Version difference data
☆ ☆ ☆ ☆ ☆

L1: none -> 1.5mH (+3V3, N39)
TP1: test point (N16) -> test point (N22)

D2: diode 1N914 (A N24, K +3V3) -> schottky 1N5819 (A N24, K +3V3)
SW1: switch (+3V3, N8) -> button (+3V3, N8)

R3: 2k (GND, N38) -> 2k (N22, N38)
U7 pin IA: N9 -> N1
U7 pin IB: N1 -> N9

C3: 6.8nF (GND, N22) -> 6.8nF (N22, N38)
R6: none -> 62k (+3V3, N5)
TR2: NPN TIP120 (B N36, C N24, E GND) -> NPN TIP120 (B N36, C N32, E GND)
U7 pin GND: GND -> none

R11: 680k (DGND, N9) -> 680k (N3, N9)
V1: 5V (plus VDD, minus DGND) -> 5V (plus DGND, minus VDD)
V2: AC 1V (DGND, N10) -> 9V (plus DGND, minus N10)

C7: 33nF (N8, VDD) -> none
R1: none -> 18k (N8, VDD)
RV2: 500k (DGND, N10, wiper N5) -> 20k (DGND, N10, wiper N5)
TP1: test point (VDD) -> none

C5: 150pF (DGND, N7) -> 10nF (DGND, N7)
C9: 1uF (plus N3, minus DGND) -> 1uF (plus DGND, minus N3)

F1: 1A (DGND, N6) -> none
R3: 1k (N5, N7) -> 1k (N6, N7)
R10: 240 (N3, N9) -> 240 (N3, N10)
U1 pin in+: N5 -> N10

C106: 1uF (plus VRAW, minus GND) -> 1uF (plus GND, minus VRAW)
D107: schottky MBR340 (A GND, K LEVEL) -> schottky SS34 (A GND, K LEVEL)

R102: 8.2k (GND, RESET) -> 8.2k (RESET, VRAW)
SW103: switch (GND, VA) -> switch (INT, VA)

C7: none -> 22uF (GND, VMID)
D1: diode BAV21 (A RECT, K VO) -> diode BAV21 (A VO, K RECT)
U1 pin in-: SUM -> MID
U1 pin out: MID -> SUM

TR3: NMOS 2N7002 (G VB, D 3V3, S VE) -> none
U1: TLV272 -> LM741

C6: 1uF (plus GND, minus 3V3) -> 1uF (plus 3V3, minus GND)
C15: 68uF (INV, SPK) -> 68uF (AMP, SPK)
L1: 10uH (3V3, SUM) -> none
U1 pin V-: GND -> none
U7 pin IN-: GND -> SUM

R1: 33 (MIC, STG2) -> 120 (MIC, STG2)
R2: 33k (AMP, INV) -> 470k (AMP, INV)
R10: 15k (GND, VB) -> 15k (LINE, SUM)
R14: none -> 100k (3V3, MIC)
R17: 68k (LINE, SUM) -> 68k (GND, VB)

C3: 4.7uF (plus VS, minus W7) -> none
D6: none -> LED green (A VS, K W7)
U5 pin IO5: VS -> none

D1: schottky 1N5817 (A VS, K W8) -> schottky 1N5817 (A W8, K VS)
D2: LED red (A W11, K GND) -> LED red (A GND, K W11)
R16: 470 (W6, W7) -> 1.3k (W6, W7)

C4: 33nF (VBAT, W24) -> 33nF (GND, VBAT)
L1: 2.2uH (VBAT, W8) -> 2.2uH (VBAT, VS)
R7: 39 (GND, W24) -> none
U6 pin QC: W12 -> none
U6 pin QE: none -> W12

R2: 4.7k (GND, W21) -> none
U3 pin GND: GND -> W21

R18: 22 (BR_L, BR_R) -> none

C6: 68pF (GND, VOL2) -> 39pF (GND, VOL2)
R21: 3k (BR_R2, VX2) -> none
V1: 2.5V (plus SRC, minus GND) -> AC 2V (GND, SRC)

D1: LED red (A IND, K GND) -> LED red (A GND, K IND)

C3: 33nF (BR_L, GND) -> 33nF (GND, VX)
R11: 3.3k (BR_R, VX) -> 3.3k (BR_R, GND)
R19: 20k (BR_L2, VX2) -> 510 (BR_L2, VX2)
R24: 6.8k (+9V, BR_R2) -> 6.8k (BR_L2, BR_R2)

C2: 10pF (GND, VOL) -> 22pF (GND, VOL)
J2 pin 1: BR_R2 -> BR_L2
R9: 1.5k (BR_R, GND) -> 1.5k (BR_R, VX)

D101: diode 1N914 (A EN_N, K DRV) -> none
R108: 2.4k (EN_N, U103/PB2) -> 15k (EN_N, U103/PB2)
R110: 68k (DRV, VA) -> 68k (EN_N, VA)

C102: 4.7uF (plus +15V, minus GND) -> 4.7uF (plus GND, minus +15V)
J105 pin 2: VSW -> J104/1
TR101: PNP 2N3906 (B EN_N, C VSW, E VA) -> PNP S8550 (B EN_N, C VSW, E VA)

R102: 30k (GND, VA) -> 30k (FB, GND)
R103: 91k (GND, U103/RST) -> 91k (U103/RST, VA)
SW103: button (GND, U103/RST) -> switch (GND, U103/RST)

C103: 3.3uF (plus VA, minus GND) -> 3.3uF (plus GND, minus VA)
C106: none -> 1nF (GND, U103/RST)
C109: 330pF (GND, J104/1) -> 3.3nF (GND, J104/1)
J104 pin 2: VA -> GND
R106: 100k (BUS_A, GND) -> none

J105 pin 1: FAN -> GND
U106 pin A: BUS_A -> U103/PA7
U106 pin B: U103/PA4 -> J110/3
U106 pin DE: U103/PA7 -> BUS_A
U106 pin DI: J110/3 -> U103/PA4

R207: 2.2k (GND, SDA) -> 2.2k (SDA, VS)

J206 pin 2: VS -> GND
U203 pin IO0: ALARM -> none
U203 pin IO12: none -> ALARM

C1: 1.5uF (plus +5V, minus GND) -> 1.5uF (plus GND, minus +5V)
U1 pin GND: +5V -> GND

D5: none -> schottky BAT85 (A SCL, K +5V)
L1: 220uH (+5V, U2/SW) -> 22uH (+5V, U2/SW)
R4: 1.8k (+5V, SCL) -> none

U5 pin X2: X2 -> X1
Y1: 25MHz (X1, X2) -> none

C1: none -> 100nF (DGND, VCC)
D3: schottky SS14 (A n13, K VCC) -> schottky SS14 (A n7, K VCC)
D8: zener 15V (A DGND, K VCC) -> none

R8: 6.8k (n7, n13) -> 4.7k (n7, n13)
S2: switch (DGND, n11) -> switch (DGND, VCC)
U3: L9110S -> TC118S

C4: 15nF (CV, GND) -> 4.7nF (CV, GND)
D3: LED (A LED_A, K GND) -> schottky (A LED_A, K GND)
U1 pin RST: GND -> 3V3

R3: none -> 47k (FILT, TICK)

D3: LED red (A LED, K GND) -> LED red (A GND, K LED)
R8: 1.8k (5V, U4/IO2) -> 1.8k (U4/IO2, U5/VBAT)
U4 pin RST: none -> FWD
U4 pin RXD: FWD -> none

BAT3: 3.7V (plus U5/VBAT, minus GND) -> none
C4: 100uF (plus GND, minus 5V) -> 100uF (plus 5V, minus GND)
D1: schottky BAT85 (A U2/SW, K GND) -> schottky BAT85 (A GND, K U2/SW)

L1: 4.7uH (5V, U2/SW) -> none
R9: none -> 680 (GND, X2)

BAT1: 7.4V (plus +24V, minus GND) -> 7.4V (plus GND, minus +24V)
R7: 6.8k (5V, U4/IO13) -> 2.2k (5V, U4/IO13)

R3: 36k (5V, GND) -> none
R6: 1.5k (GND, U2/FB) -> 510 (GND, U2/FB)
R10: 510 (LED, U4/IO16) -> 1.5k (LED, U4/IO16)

☆ ☆ ☆ ☆ ☆

Each entry is to be written out exactly as it was given.

L1: none -> 1.5mH (+3V3, N39)
TP1: test point (N16) -> test point (N22)

D2: diode 1N914 (A N24, K +3V3) -> schottky 1N5819 (A N24, K +3V3)
SW1: switch (+3V3, N8) -> button (+3V3, N8)

R3: 2k (GND, N38) -> 2k (N22, N38)
U7 pin IA: N9 -> N1
U7 pin IB: N1 -> N9

C3: 6.8nF (GND, N22) -> 6.8nF (N22, N38)
R6: none -> 62k (+3V3, N5)
TR2: NPN TIP120 (B N36, C N24, E GND) -> NPN TIP120 (B N36, C N32, E GND)
U7 pin GND: GND -> none

R11: 680k (DGND, N9) -> 680k (N3, N9)
V1: 5V (plus VDD, minus DGND) -> 5V (plus DGND, minus VDD)
V2: AC 1V (DGND, N10) -> 9V (plus DGND, minus N10)

C7: 33nF (N8, VDD) -> none
R1: none -> 18k (N8, VDD)
RV2: 500k (DGND, N10, wiper N5) -> 20k (DGND, N10, wiper N5)
TP1: test point (VDD) -> none

C5: 150pF (DGND, N7) -> 10nF (DGND, N7)
C9: 1uF (plus N3, minus DGND) -> 1uF (plus DGND, minus N3)

F1: 1A (DGND, N6) -> none
R3: 1k (N5, N7) -> 1k (N6, N7)
R10: 240 (N3, N9) -> 240 (N3, N10)
U1 pin in+: N5 -> N10

C106: 1uF (plus VRAW, minus GND) -> 1uF (plus GND, minus VRAW)
D107: schottky MBR340 (A GND, K LEVEL) -> schottky SS34 (A GND, K LEVEL)

R102: 8.2k (GND, RESET) -> 8.2k (RESET, VRAW)
SW103: switch (GND, VA) -> switch (INT, VA)

C7: none -> 22uF (GND, VMID)
D1: diode BAV21 (A RECT, K VO) -> diode BAV21 (A VO, K RECT)
U1 pin in-: SUM -> MID
U1 pin out: MID -> SUM

TR3: NMOS 2N7002 (G VB, D 3V3, S VE) -> none
U1: TLV272 -> LM741

C6: 1uF (plus GND, minus 3V3) -> 1uF (plus 3V3, minus GND)
C15: 68uF (INV, SPK) -> 68uF (AMP, SPK)
L1: 10uH (3V3, SUM) -> none
U1 pin V-: GND -> none
U7 pin IN-: GND -> SUM

R1: 33 (MIC, STG2) -> 120 (MIC, STG2)
R2: 33k (AMP, INV) -> 470k (AMP, INV)
R10: 15k (GND, VB) -> 15k (LINE, SUM)
R14: none -> 100k (3V3, MIC)
R17: 68k (LINE, SUM) -> 68k (GND, VB)

C3: 4.7uF (plus VS, minus W7) -> none
D6: none -> LED green (A VS, K W7)
U5 pin IO5: VS -> none

D1: schottky 1N5817 (A VS, K W8) -> schottky 1N5817 (A W8, K VS)
D2: LED red (A W11, K GND) -> LED red (A GND, K W11)
R16: 470 (W6, W7) -> 1.3k (W6, W7)

C4: 33nF (VBAT, W24) -> 33nF (GND, VBAT)
L1: 2.2uH (VBAT, W8) -> 2.2uH (VBAT, VS)
R7: 39 (GND, W24) -> none
U6 pin QC: W12 -> none
U6 pin QE: none -> W12

R2: 4.7k (GND, W21) -> none
U3 pin GND: GND -> W21

R18: 22 (BR_L, BR_R) -> none

C6: 68pF (GND, VOL2) -> 39pF (GND, VOL2)
R21: 3k (BR_R2, VX2) -> none
V1: 2.5V (plus SRC, minus GND) -> AC 2V (GND, SRC)

D1: LED red (A IND, K GND) -> LED red (A GND, K IND)

C3: 33nF (BR_L, GND) -> 33nF (GND, VX)
R11: 3.3k (BR_R, VX) -> 3.3k (BR_R, GND)
R19: 20k (BR_L2, VX2) -> 510 (BR_L2, VX2)
R24: 6.8k (+9V, BR_R2) -> 6.8k (BR_L2, BR_R2)

C2: 10pF (GND, VOL) -> 22pF (GND, VOL)
J2 pin 1: BR_R2 -> BR_L2
R9: 1.5k (BR_R, GND) -> 1.5k (BR_R, VX)

D101: diode 1N914 (A EN_N, K DRV) -> none
R108: 2.4k (EN_N, U103/PB2) -> 15k (EN_N, U103/PB2)
R110: 68k (DRV, VA) -> 68k (EN_N, VA)

C102: 4.7uF (plus +15V, minus GND) -> 4.7uF (plus GND, minus +15V)
J105 pin 2: VSW -> J104/1
TR101: PNP 2N3906 (B EN_N, C VSW, E VA) -> PNP S8550 (B EN_N, C VSW, E VA)

R102: 30k (GND, VA) -> 30k (FB, GND)
R103: 91k (GND, U103/RST) -> 91k (U103/RST, VA)
SW103: button (GND, U103/RST) -> switch (GND, U103/RST)

C103: 3.3uF (plus VA, minus GND) -> 3.3uF (plus GND, minus VA)
C106: none -> 1nF (GND, U103/RST)
C109: 330pF (GND, J104/1) -> 3.3nF (GND, J104/1)
J104 pin 2: VA -> GND
R106: 100k (BUS_A, GND) -> none

J105 pin 1: FAN -> GND
U106 pin A: BUS_A -> U103/PA7
U106 pin B: U103/PA4 -> J110/3
U106 pin DE: U103/PA7 -> BUS_A
U106 pin DI: J110/3 -> U103/PA4

R207: 2.2k (GND, SDA) -> 2.2k (SDA, VS)

J206 pin 2: VS -> GND
U203 pin IO0: ALARM -> none
U203 pin IO12: none -> ALARM

C1: 1.5uF (plus +5V, minus GND) -> 1.5uF (plus GND, minus +5V)
U1 pin GND: +5V -> GND

D5: none -> schottky BAT85 (A SCL, K +5V)
L1: 220uH (+5V, U2/SW) -> 22uH (+5V, U2/SW)
R4: 1.8k (+5V, SCL) -> none

U5 pin X2: X2 -> X1
Y1: 25MHz (X1, X2) -> none

C1: none -> 100nF (DGND, VCC)
D3: schottky SS14 (A n13, K VCC) -> schottky SS14 (A n7, K VCC)
D8: zener 15V (A DGND, K VCC) -> none

R8: 6.8k (n7, n13) -> 4.7k (n7, n13)
S2: switch (DGND, n11) -> switch (DGND, VCC)
U3: L9110S -> TC118S

C4: 15nF (CV, GND) -> 4.7nF (CV, GND)
D3: LED (A LED_A, K GND) -> schottky (A LED_A, K GND)
U1 pin RST: GND -> 3V3

R3: none -> 47k (FILT, TICK)

D3: LED red (A LED, K GND) -> LED red (A GND, K LED)
R8: 1.8k (5V, U4/IO2) -> 1.8k (U4/IO2, U5/VBAT)
U4 pin RST: none -> FWD
U4 pin RXD: FWD -> none

BAT3: 3.7V (plus U5/VBAT, minus GND) -> none
C4: 100uF (plus GND, minus 5V) -> 100uF (plus 5V, minus GND)
D1: schottky BAT85 (A U2/SW, K GND) -> schottky BAT85 (A GND, K U2/SW)

L1: 4.7uH (5V, U2/SW) -> none
R9: none -> 680 (GND, X2)

BAT1: 7.4V (plus +24V, minus GND) -> 7.4V (plus GND, minus +24V)
R7: 6.8k (5V, U4/IO13) -> 2.2k (5V, U4/IO13)

R3: 36k (5V, GND) -> none
R6: 1.5k (GND, U2/FB) -> 510 (GND, U2/FB)
R10: 510 (LED, U4/IO16) -> 1.5k (LED, U4/IO16)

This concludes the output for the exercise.